- [Task prompt] Reproduce, from the lines below, exactly the stretch that begins at the line containing "R8: 82k (COM, IC1/PB0) -> 13k (COM, IC1/PB0)" and ends at the line containing "U3 pin NC: none -> W7", both included.

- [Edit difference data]
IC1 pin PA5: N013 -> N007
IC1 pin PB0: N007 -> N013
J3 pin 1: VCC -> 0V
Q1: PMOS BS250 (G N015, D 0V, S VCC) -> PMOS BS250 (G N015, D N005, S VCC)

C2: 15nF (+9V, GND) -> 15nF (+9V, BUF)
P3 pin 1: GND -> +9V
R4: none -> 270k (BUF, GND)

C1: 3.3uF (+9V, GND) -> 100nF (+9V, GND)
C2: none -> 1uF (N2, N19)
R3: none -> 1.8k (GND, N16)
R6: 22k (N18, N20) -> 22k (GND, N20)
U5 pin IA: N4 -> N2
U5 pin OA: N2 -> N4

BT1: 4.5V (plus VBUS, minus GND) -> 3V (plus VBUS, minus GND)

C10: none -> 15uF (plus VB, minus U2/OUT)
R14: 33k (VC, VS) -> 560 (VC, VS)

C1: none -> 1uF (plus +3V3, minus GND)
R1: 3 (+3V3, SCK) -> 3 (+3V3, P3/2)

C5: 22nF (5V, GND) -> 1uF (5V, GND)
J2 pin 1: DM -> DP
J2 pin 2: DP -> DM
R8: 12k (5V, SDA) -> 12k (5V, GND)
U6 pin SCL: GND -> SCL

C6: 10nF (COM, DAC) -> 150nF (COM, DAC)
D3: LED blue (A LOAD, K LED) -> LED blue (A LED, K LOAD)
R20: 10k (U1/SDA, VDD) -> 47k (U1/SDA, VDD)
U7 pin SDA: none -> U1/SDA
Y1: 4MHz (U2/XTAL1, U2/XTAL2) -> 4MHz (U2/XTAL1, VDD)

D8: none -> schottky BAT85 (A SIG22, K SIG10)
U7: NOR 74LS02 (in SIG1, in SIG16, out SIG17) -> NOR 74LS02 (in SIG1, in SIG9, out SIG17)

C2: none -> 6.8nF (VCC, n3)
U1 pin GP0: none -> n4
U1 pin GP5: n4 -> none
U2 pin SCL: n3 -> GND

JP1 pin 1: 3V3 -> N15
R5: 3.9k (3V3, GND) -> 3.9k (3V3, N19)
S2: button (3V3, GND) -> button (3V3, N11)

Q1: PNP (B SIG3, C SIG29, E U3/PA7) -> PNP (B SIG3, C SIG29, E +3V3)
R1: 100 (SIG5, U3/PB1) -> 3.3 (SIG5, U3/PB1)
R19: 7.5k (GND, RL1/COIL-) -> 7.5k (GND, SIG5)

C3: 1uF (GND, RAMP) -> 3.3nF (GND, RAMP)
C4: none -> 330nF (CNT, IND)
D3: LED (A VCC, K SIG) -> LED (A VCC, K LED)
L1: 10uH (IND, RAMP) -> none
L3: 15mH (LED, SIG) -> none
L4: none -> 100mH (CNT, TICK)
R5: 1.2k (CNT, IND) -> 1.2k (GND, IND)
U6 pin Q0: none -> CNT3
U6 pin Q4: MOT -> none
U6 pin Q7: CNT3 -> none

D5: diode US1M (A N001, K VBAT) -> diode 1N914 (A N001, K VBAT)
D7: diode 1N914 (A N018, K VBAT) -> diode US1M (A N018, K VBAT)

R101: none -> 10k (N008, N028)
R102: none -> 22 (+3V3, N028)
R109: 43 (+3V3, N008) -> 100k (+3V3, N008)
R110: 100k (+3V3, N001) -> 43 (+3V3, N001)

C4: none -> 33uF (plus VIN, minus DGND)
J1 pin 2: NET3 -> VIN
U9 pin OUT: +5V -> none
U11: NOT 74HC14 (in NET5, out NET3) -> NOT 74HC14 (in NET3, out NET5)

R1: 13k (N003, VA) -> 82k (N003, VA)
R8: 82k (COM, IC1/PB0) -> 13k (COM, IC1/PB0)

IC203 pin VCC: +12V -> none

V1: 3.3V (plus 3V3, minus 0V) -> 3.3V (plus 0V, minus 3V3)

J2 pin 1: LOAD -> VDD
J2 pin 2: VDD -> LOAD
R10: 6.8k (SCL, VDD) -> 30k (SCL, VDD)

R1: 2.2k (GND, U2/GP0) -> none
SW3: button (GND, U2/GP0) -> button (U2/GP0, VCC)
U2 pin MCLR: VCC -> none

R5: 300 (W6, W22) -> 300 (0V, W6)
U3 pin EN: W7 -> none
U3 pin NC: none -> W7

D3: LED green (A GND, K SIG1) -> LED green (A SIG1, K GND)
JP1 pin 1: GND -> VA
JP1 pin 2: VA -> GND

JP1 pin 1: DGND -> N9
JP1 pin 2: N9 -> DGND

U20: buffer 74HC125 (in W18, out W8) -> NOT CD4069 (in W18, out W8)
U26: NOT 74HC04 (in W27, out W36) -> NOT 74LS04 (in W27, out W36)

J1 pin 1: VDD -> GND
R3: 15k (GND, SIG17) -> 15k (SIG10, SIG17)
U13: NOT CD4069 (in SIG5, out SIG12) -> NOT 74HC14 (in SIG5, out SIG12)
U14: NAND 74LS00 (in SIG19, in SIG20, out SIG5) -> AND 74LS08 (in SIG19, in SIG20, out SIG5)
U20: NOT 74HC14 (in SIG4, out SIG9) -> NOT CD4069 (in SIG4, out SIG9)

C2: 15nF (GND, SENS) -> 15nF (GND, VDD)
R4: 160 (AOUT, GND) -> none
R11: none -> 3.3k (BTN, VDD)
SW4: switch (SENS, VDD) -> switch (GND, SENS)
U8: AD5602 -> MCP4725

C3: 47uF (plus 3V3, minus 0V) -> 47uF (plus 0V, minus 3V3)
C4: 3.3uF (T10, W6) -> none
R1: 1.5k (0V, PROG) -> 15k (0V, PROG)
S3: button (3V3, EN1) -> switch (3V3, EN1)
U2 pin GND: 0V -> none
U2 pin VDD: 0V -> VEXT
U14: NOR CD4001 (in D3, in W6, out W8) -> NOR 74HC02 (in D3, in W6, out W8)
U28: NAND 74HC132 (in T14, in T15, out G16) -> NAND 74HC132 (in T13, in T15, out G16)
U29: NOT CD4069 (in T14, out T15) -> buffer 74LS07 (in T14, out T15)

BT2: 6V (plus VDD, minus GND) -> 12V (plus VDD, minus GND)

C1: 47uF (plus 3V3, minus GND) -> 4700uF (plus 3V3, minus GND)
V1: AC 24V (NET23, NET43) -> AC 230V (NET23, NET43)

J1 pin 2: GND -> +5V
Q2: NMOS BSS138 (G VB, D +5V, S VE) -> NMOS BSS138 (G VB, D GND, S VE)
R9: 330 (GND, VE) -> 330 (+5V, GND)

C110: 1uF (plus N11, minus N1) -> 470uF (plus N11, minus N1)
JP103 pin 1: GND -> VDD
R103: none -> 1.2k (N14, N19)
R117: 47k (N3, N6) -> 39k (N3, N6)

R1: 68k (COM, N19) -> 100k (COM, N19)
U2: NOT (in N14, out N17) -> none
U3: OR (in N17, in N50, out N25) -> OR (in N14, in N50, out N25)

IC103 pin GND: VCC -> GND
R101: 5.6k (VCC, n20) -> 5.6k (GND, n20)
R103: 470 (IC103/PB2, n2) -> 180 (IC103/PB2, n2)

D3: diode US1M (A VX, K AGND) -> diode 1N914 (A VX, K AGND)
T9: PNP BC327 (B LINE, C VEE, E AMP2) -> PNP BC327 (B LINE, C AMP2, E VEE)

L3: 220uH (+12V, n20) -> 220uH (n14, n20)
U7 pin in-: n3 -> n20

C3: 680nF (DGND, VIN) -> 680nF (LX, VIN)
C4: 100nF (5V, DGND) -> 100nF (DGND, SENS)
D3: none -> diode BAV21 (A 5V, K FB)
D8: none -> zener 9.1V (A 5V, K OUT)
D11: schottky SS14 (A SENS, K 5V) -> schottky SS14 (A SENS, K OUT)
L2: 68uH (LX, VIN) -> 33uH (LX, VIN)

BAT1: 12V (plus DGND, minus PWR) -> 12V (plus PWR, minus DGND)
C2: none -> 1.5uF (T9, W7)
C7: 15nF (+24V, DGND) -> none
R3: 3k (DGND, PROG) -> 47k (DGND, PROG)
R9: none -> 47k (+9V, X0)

- [Finished exercise]
R8: 82k (COM, IC1/PB0) -> 13k (COM, IC1/PB0)

IC203 pin VCC: +12V -> none

V1: 3.3V (plus 3V3, minus 0V) -> 3.3V (plus 0V, minus 3V3)

J2 pin 1: LOAD -> VDD
J2 pin 2: VDD -> LOAD
R10: 6.8k (SCL, VDD) -> 30k (SCL, VDD)

R1: 2.2k (GND, U2/GP0) -> none
SW3: button (GND, U2/GP0) -> button (U2/GP0, VCC)
U2 pin MCLR: VCC -> none

R5: 300 (W6, W22) -> 300 (0V, W6)
U3 pin EN: W7 -> none
U3 pin NC: none -> W7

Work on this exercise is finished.